EXERCISE OBJECTIVE> Tell how many lines in the data contain the string "degrees", using a single number as the whole reply.

GIVEN INFORMATION>
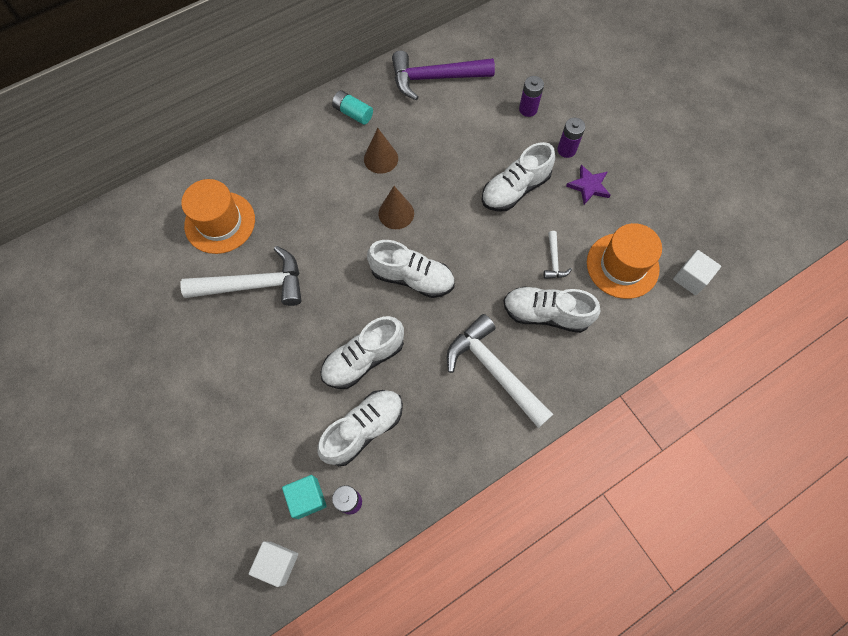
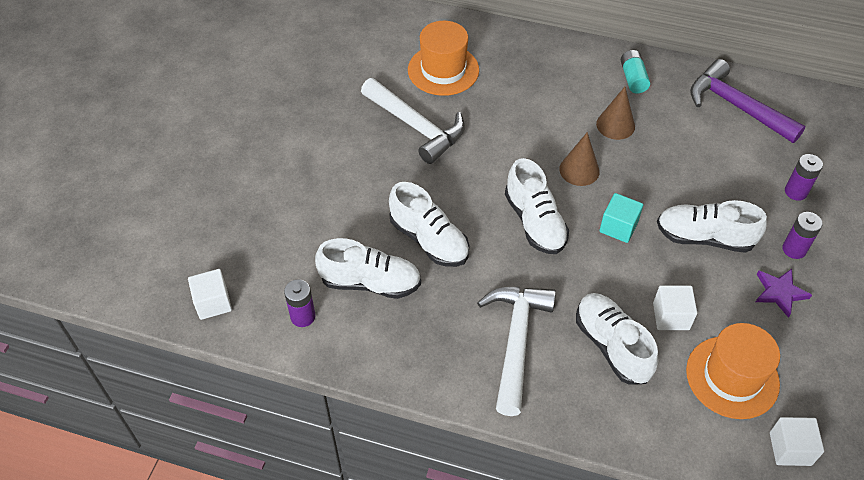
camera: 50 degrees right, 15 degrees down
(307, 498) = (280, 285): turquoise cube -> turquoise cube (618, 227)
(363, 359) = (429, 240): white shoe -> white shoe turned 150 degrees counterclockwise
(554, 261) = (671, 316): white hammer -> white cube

SOLUTION FOR THIS PROBLEM> 2